== TASK PROMPT ==
Only the pictures are to be left out; please reproduce everything else in the data exactly.

(DATA RECORDS)

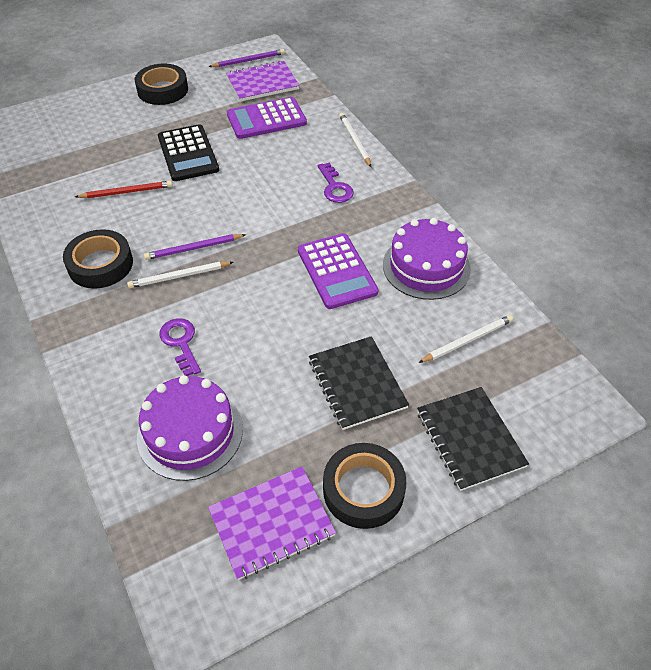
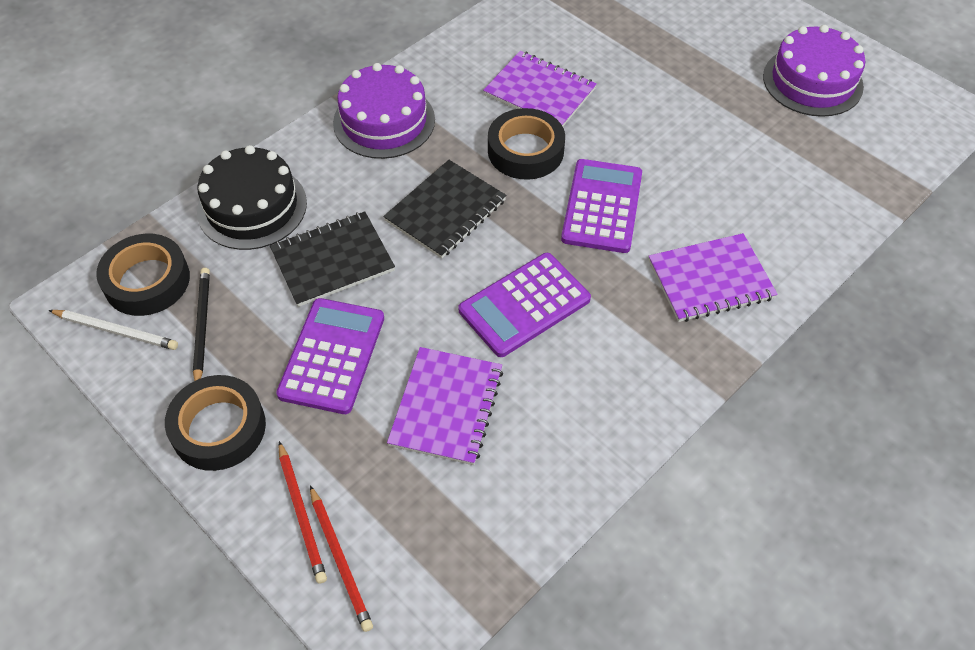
black cake: 0 -> 1
black calculator: 1 -> 0
black pencil: 0 -> 1
purple calculator: 2 -> 3
purple key: 2 -> 0
purple notebook: 2 -> 3
purple pencil: 2 -> 0
red pencil: 1 -> 2
white pencil: 3 -> 1

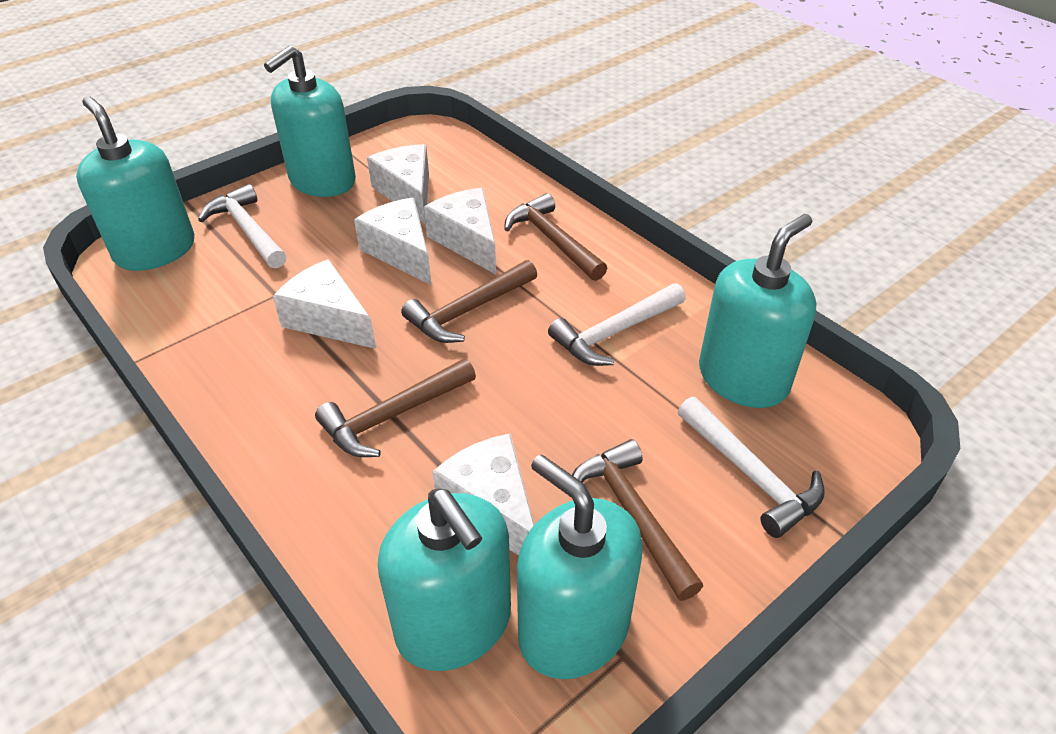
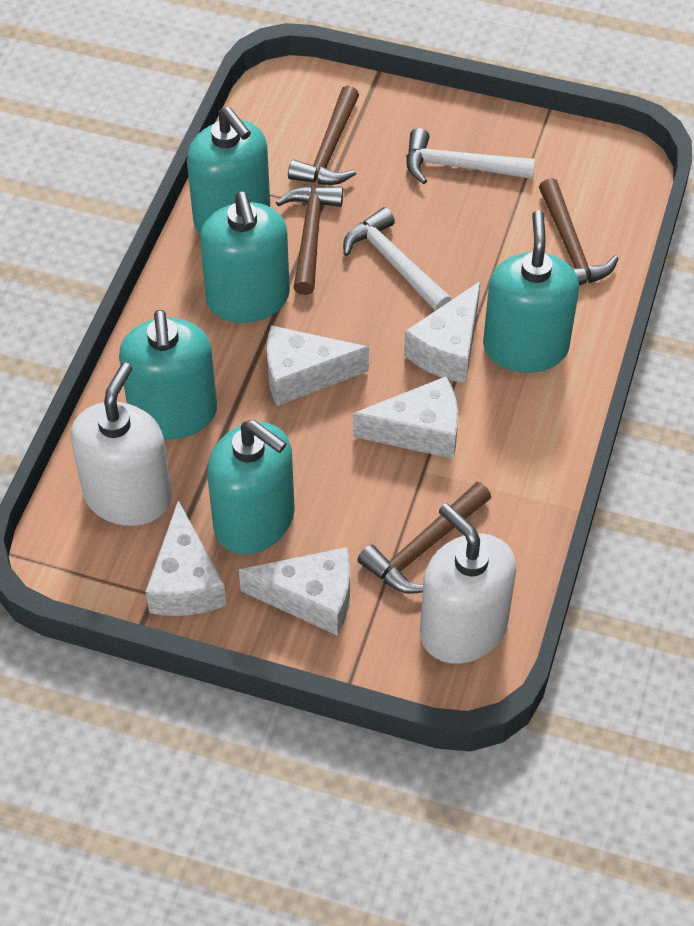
white hammer: 3 -> 2
white soap dispenser: 0 -> 2

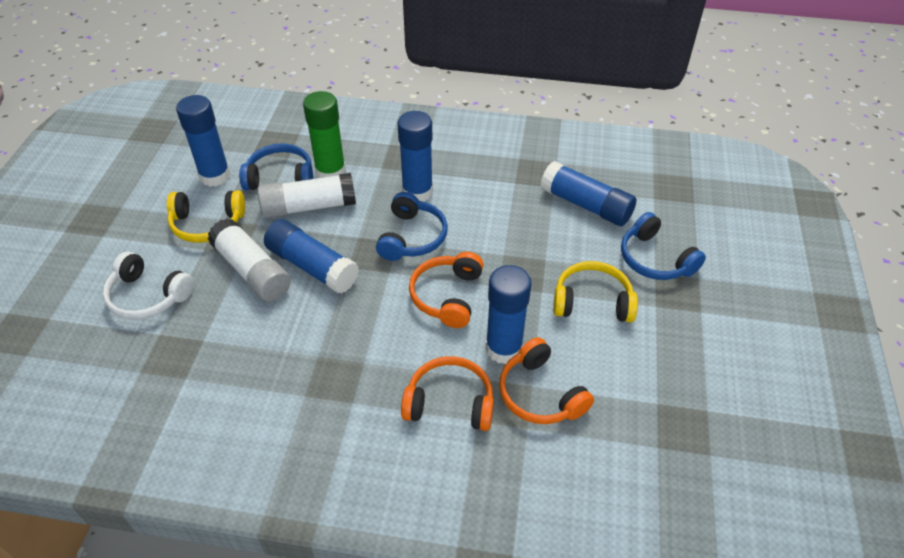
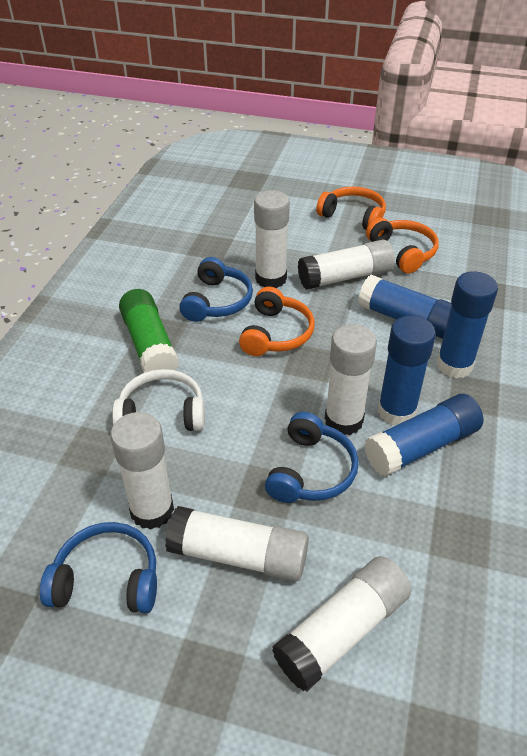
blue glue stick: 5 -> 4
white glue stick: 2 -> 6
yellow headphones: 2 -> 0

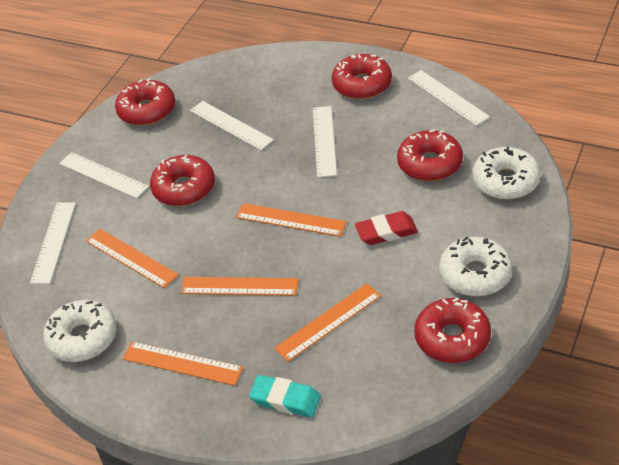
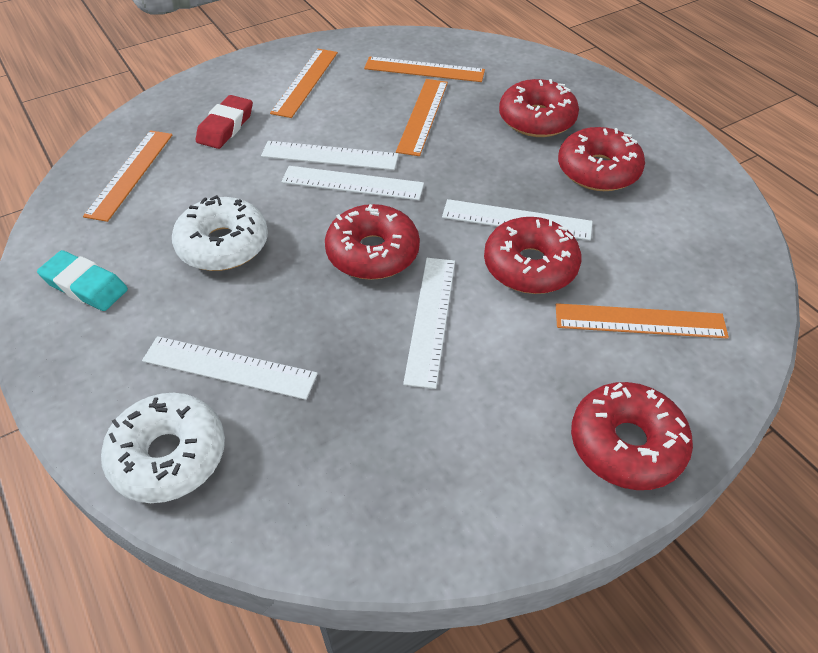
white donut: 3 -> 2

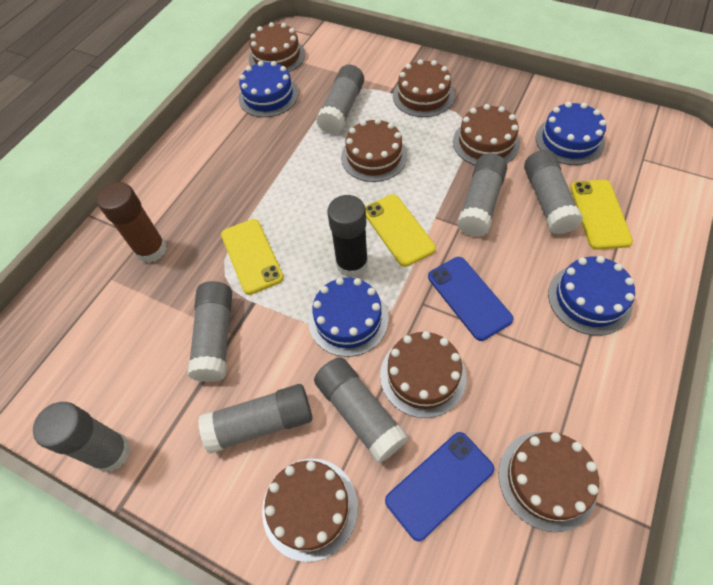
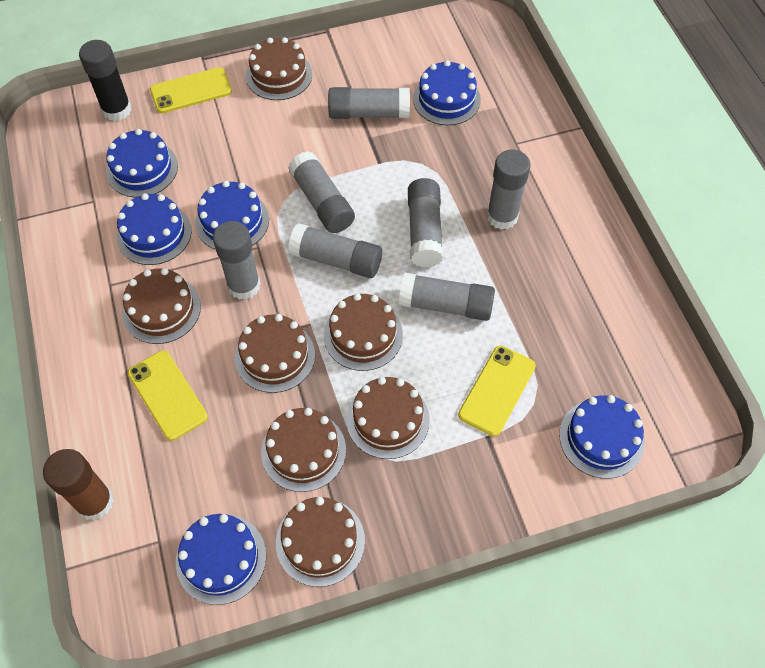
blue cake: 4 -> 6
blue phone: 2 -> 0

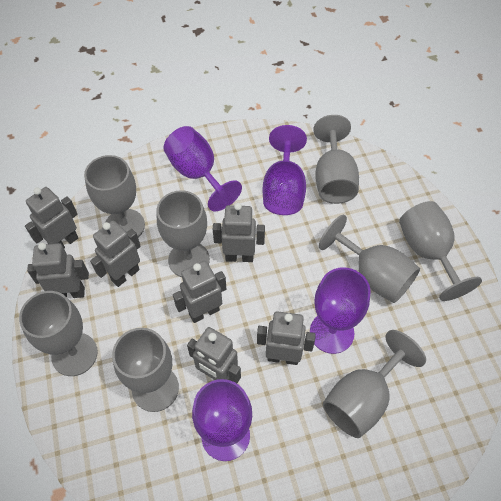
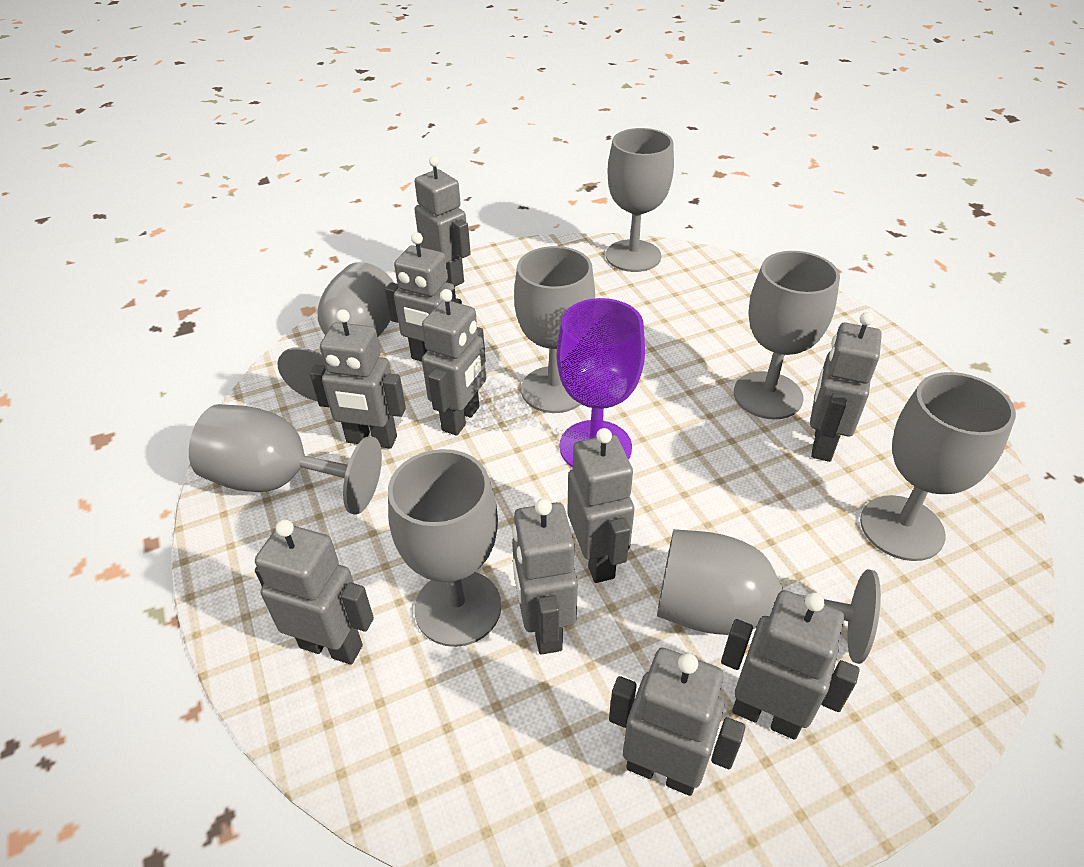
grey robot: 7 -> 10
purple goblet: 4 -> 1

(End DATA RECORDS)

== EXERCISE RESPONSE ==
black cake: 0 -> 1
black calculator: 1 -> 0
black pencil: 0 -> 1
purple calculator: 2 -> 3
purple key: 2 -> 0
purple notebook: 2 -> 3
purple pencil: 2 -> 0
red pencil: 1 -> 2
white pencil: 3 -> 1

white hammer: 3 -> 2
white soap dispenser: 0 -> 2

blue glue stick: 5 -> 4
white glue stick: 2 -> 6
yellow headphones: 2 -> 0

white donut: 3 -> 2

blue cake: 4 -> 6
blue phone: 2 -> 0

grey robot: 7 -> 10
purple goblet: 4 -> 1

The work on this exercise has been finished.